### Task description
Your reply should be a single number, the count of lines in the records that contain the string "Benoît".

Stored items from a collection

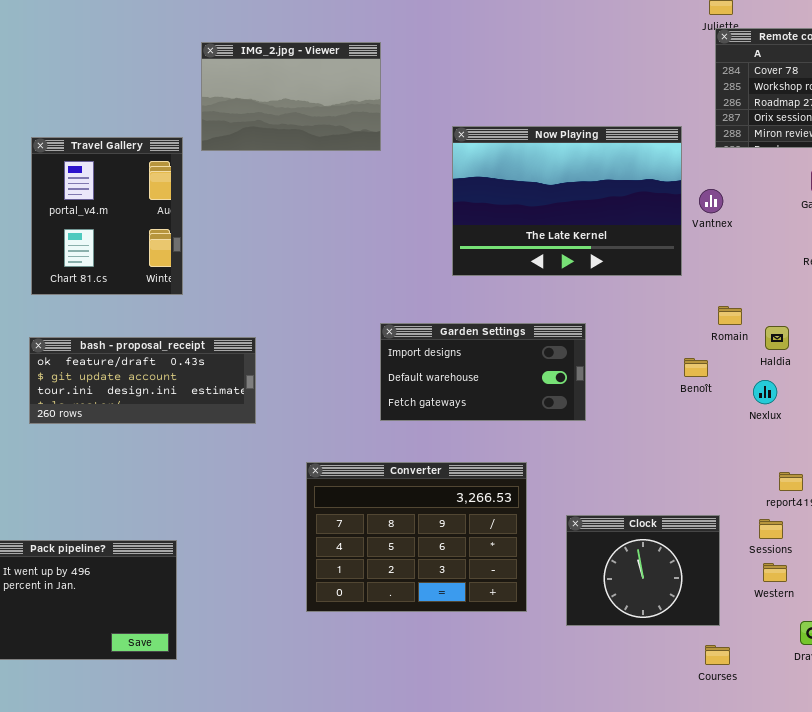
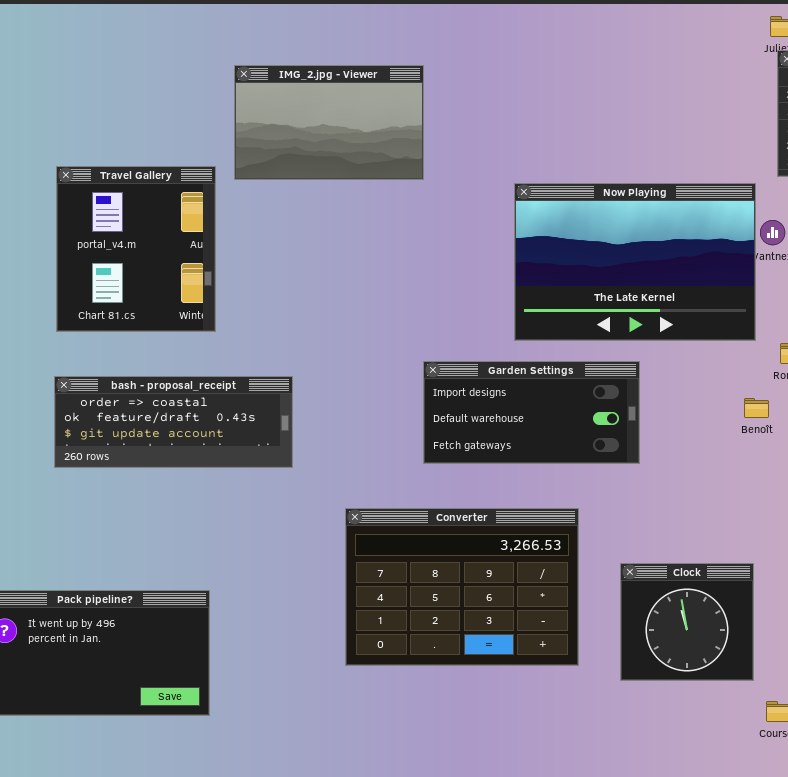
Now Playing: [452,126,682,276] -> [514,183,756,341], moved
bash - proposal_receipt: [29,337,256,424] -> [54,376,293,468], scrolled up 1 row
Clock: [566,515,720,626] -> [620,563,754,681], resized

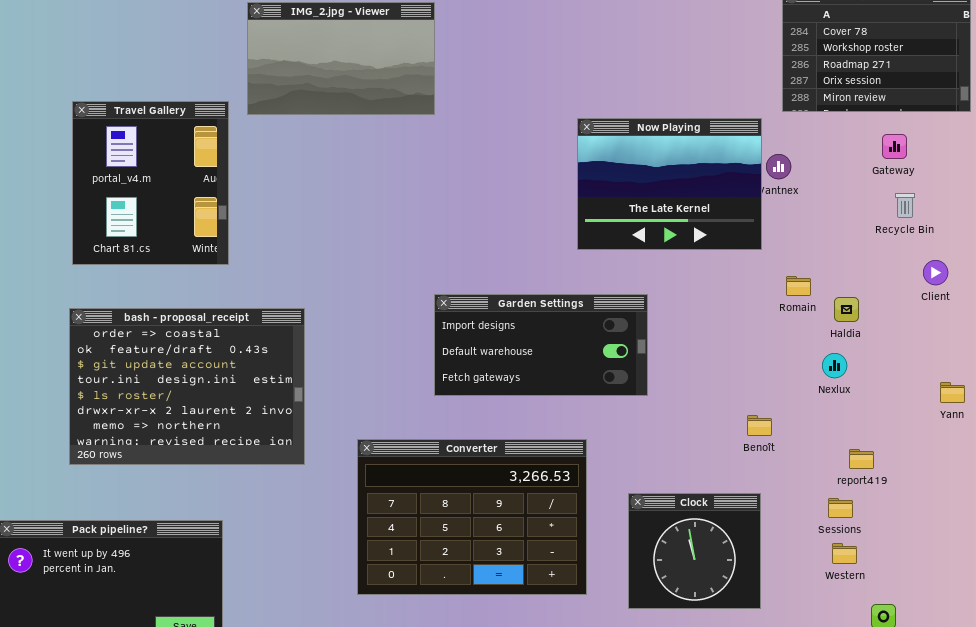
Now Playing: [514,183,756,341] -> [577,118,762,250], resized
bash - proposal_receipt: [54,376,293,468] -> [69,308,305,465], resized
Benoît: [744,398,769,418] -> [747,415,772,436], moved

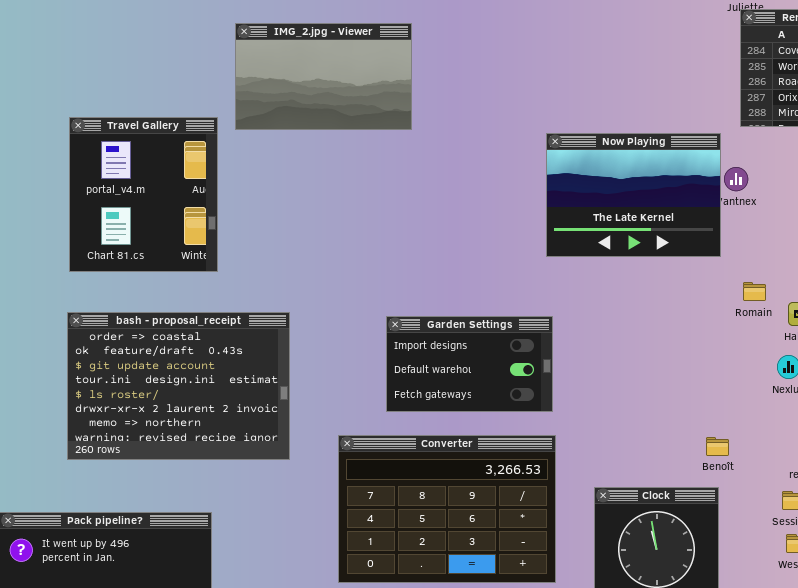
Garden Settings: [434,294,648,396] -> [386,316,553,412], moved, resized
Benoît: [747,415,772,436] -> [706,437,729,456], moved

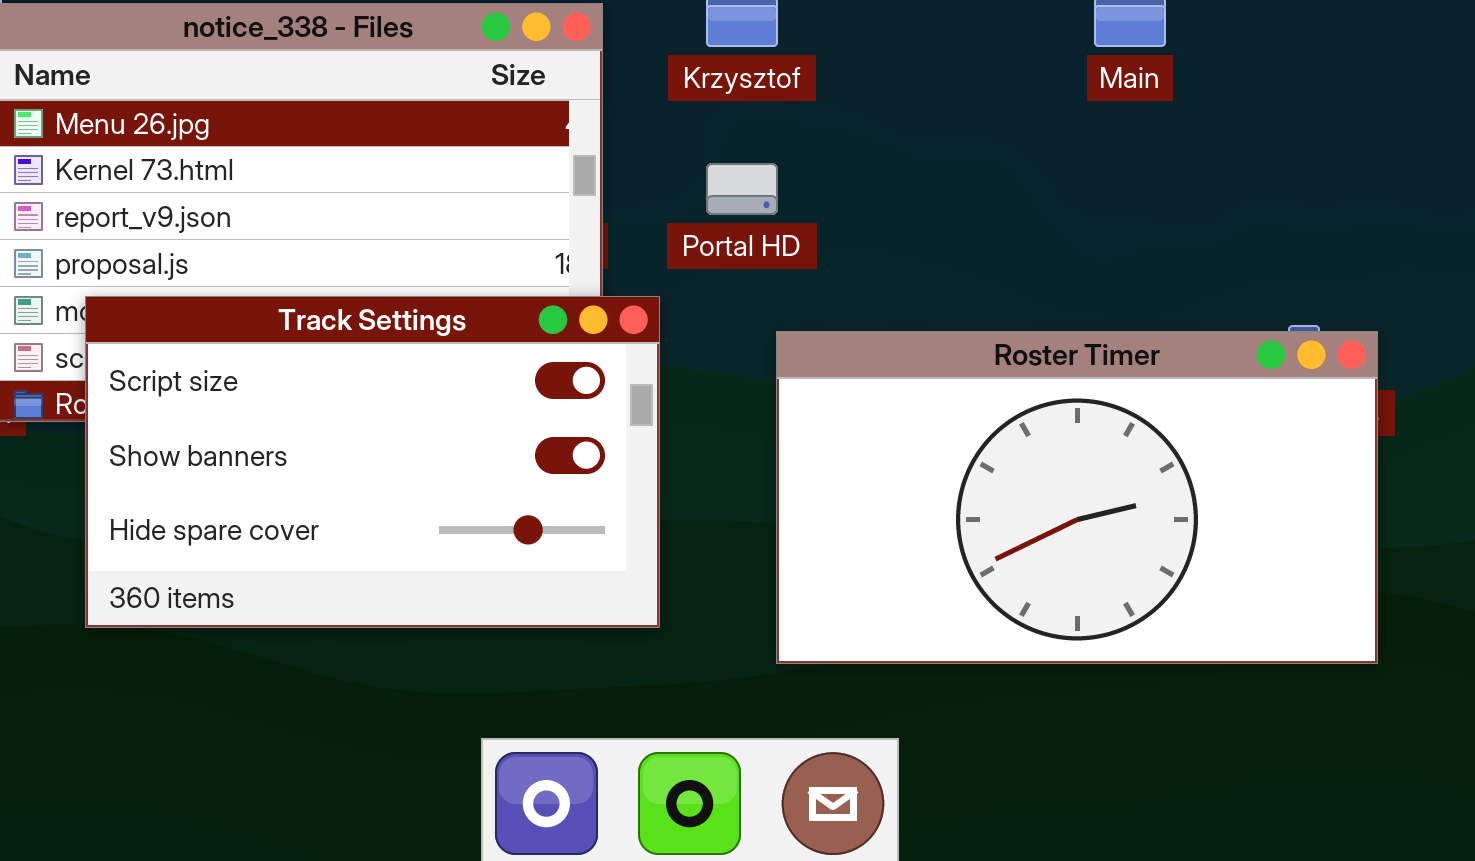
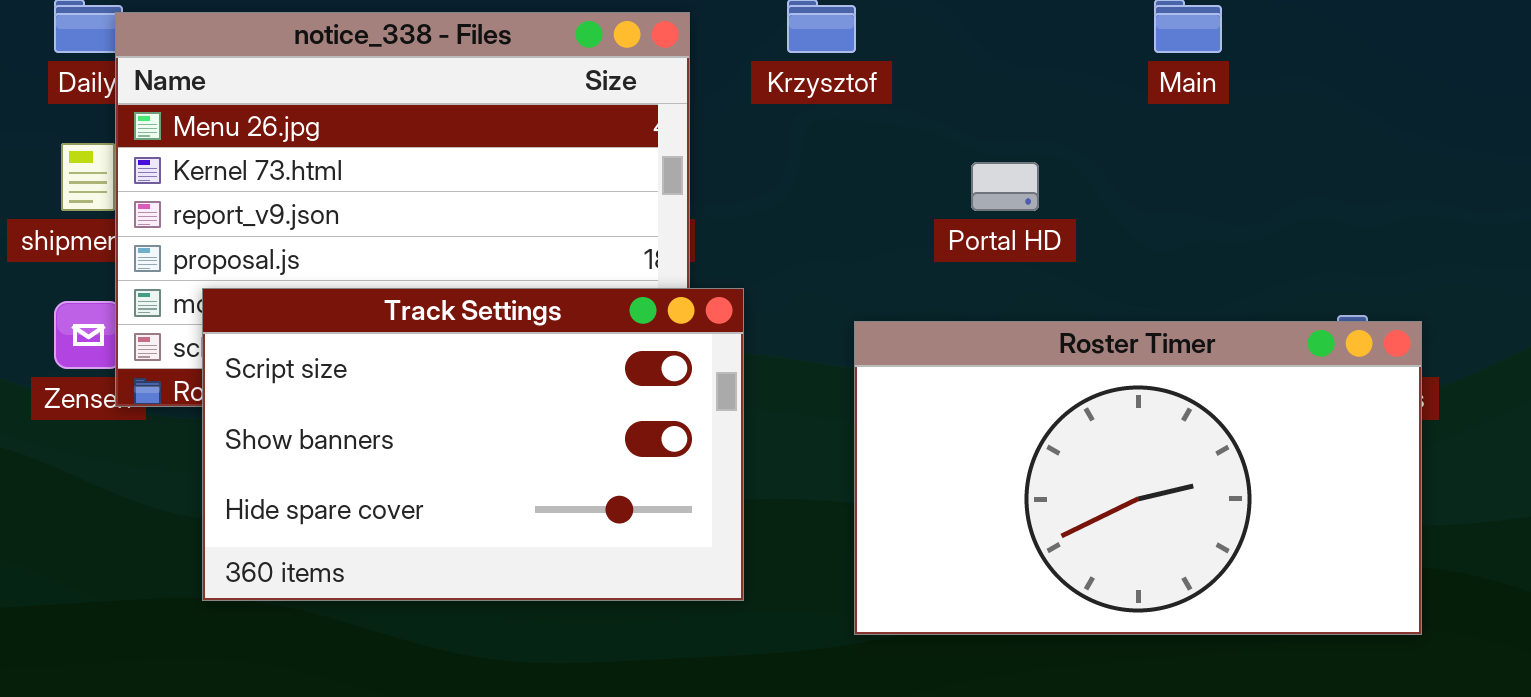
Portal HD: [706,163,778,215] -> [971,162,1039,211], moved

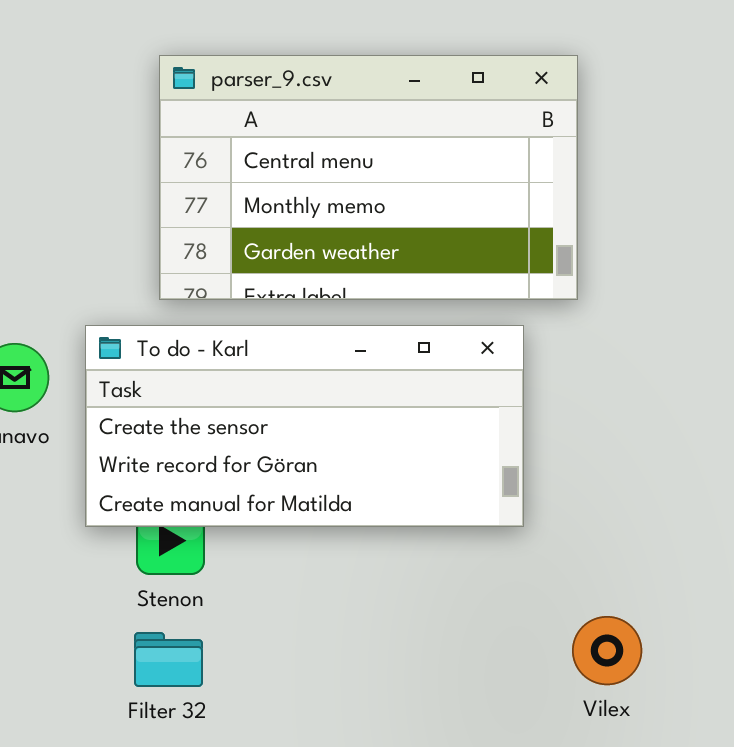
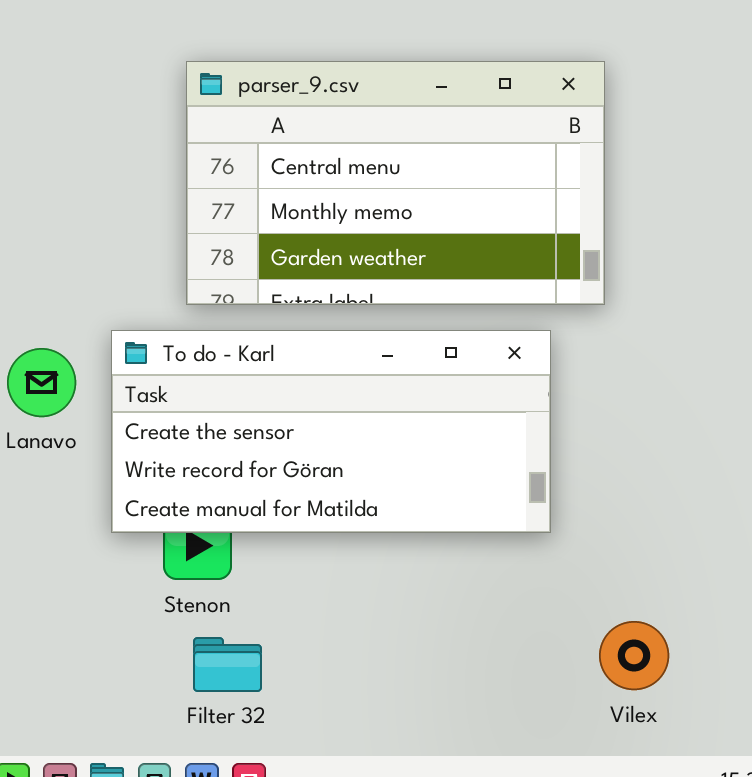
Filter 32: [134,632,203,687] -> [193,637,262,692], moved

### Output below
2